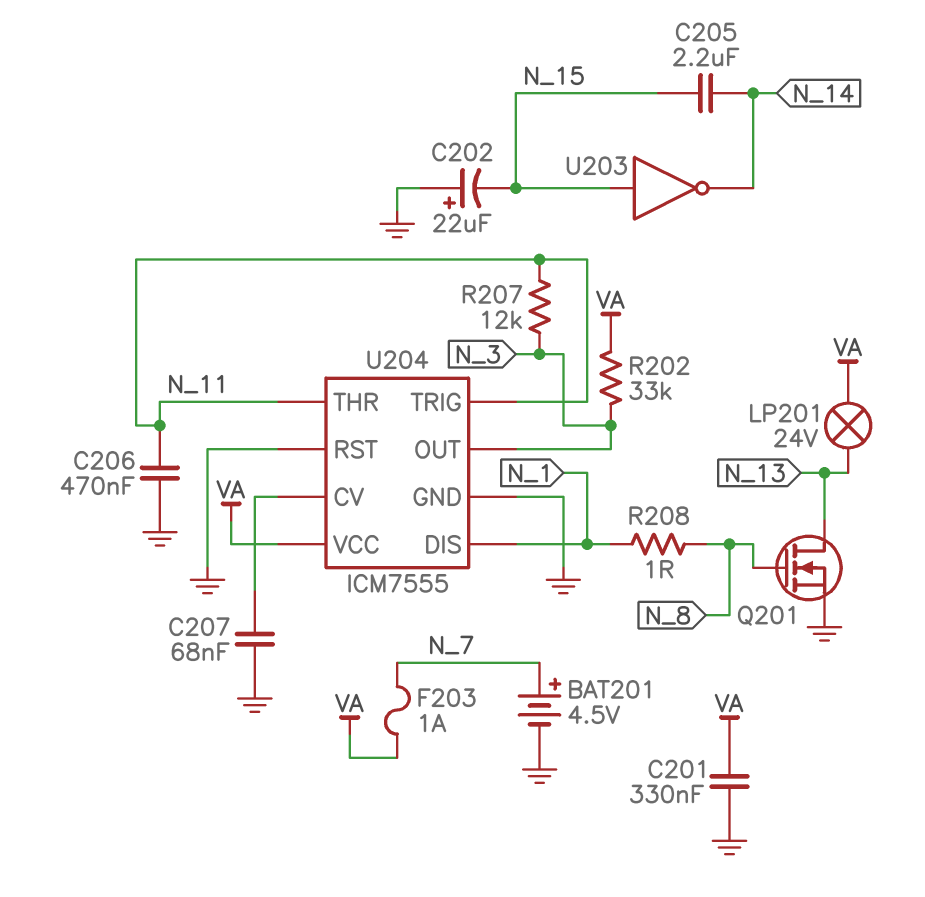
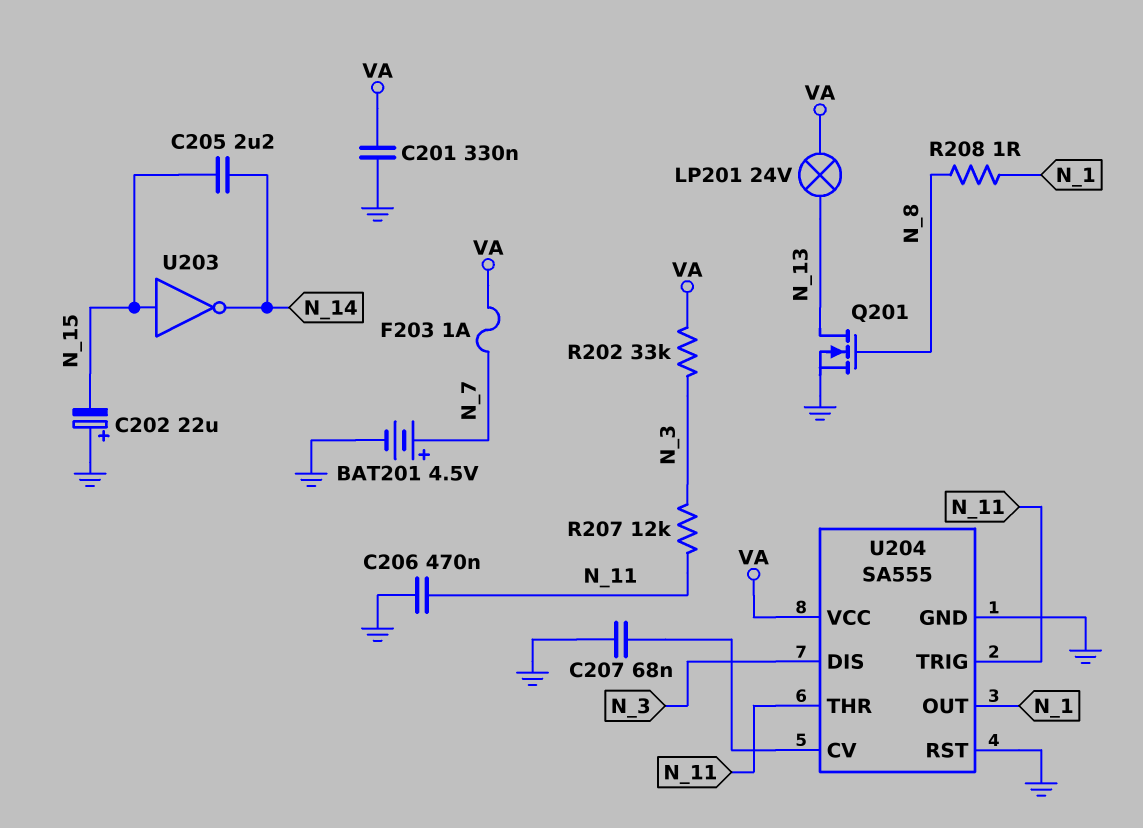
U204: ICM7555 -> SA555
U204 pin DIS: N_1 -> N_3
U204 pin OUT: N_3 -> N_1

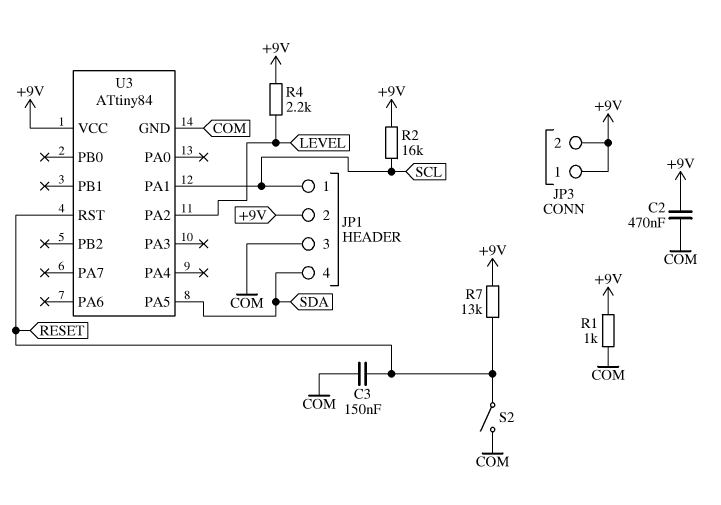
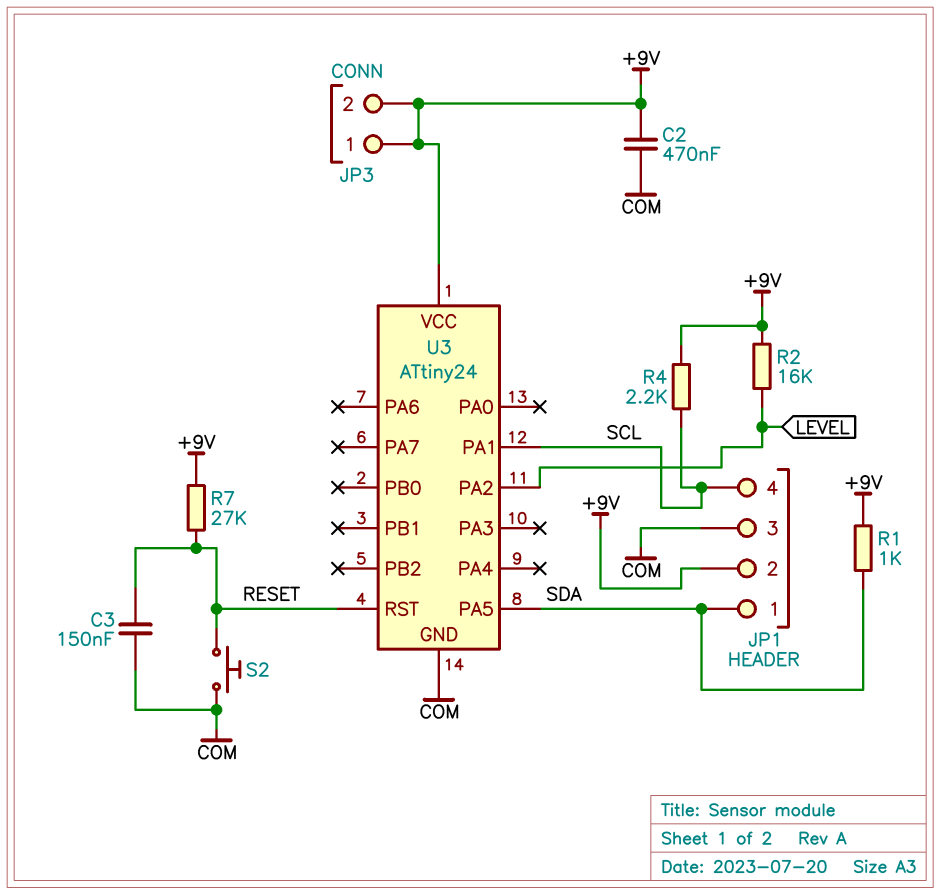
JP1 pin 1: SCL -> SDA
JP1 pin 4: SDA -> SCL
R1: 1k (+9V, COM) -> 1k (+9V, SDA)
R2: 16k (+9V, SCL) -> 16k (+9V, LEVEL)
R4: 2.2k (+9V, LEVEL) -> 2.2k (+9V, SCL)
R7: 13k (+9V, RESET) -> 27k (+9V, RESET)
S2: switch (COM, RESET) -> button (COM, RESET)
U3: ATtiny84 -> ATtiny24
━━━━
Exercise instructions – For the string "LEVEL", report how many lines of the records contain it, giving the number only.

Output below – 2